* **TASK GOAL**
Only the lines from the one with "pink headphones [339,136,444,222] -> none" to the end of the data, both ends included, should be output, exactly as they stand and without pictures.

───── DATA TO PROCESS

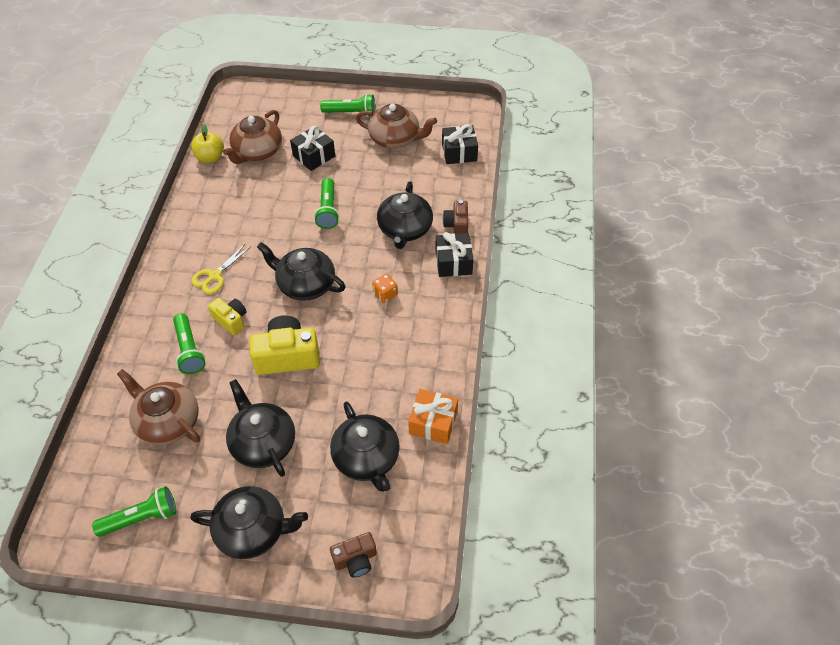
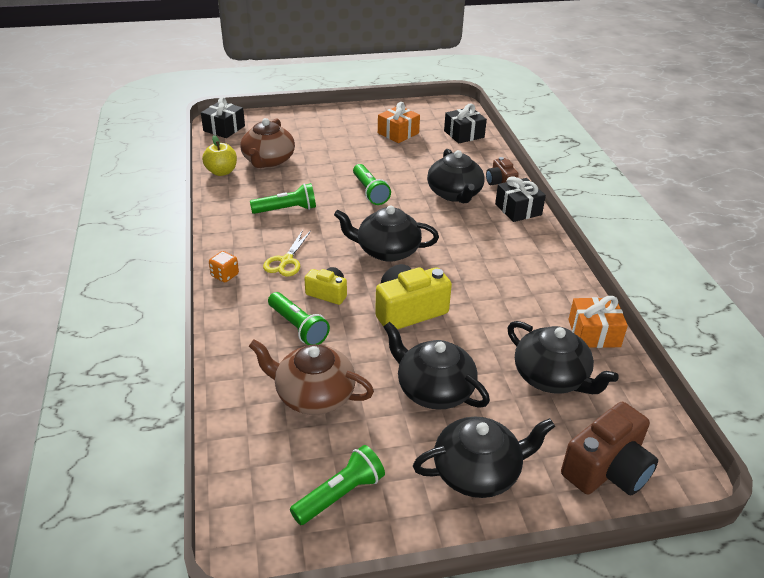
camera: 20 degrees left, 15 degrees down
black gift [290,126,335,171] -> black gift moved to [201,97,245,138]
green flashlight [320,94,375,117] -> green flashlight moved to [250,183,316,214]
brown camera [330,532,377,578] -> brown camera [561,402,658,496], size x1.73
brown teapot [356,104,437,149] -> orange gift [378,102,420,143]
orange dice [372,274,398,303] -> orange dice moved to [209,251,239,282]

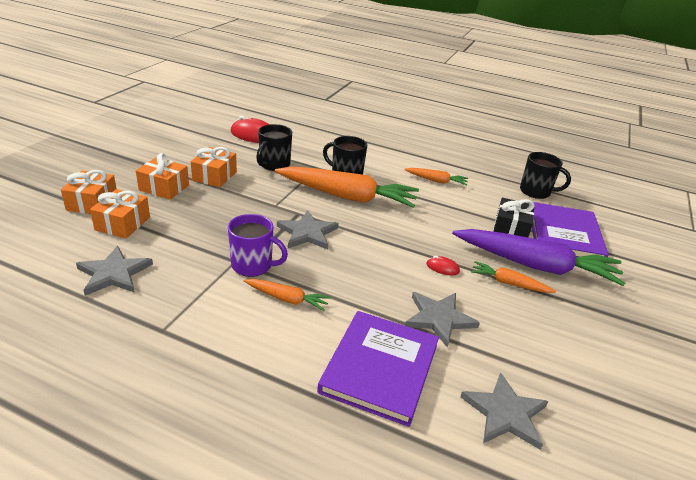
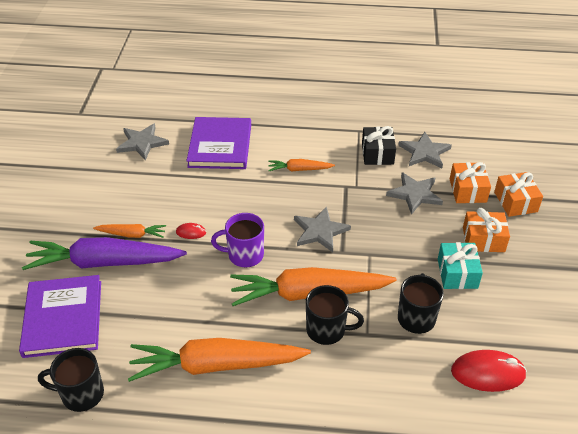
camera: 165 degrees right, 10 degrees up
orange gift [191,147,237,187] -> turquoise gift [438,242,483,289]
purple mug [228,214,288,277] -> purple mug moved to [211,213,264,268]
orange carrot [404,168,468,186] -> orange carrot [128,338,311,382], size x2.11
grey star [405,292,480,348] -> grey star moved to [386,172,443,215]
black gift [493,198,534,237] -> black gift moved to [362,126,396,165]

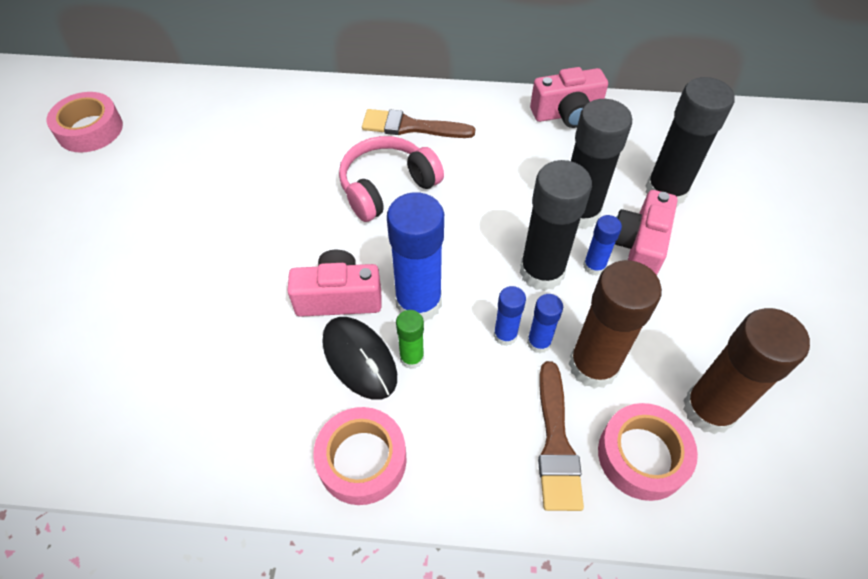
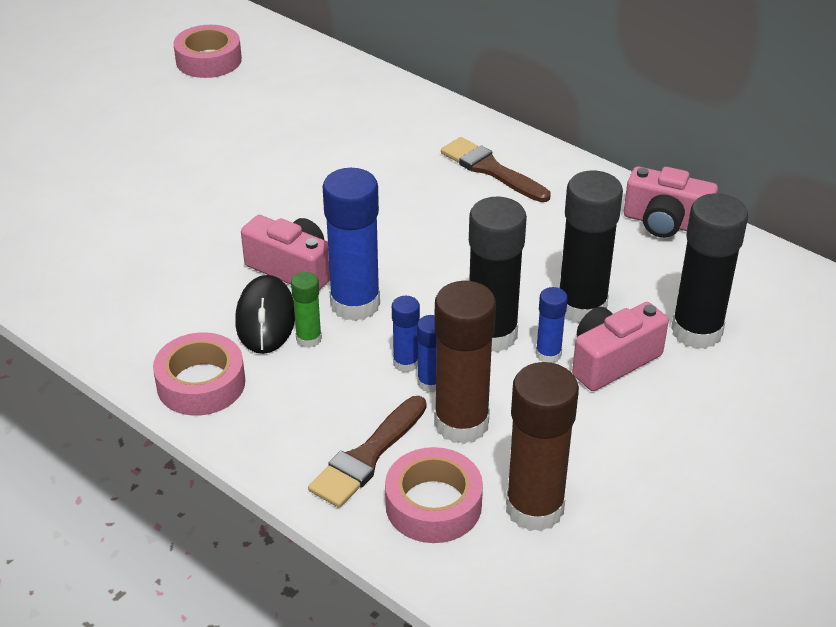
camera: 35 degrees right, 15 degrees down
pink headphones [339,136,444,222] -> none

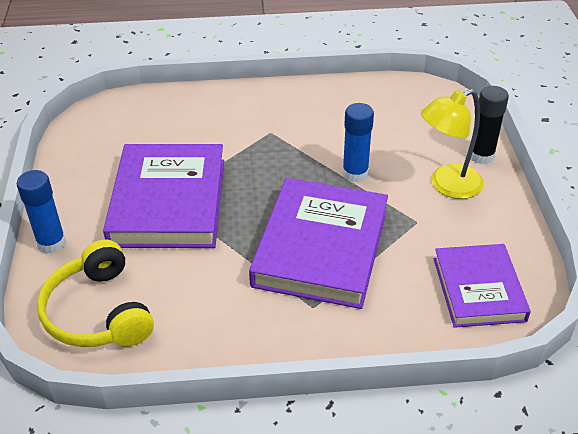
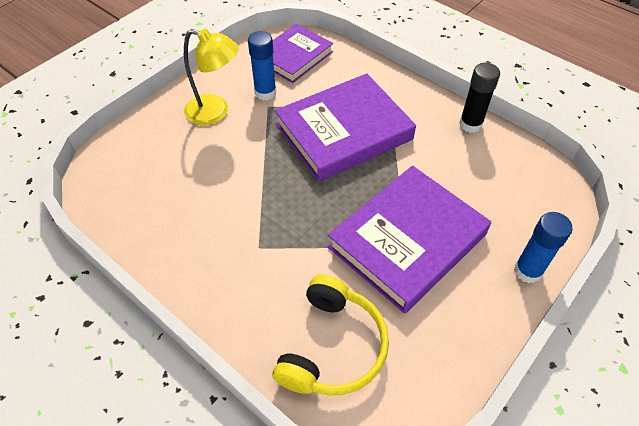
camera: 135 degrees left, 10 degrees up
yellow headphones [37,240,154,347] -> yellow headphones moved to [273,274,389,396]
blue glue stick [342,103,374,183] -> blue glue stick moved to [248,31,276,100]
black glue stick [471,86,509,164] -> black glue stick moved to [459,63,500,133]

──────────

* **ANSWER TO THIS PROBLEM**
pink headphones [339,136,444,222] -> none

camera: 135 degrees left, 10 degrees up
yellow headphones [37,240,154,347] -> yellow headphones moved to [273,274,389,396]
blue glue stick [342,103,374,183] -> blue glue stick moved to [248,31,276,100]
black glue stick [471,86,509,164] -> black glue stick moved to [459,63,500,133]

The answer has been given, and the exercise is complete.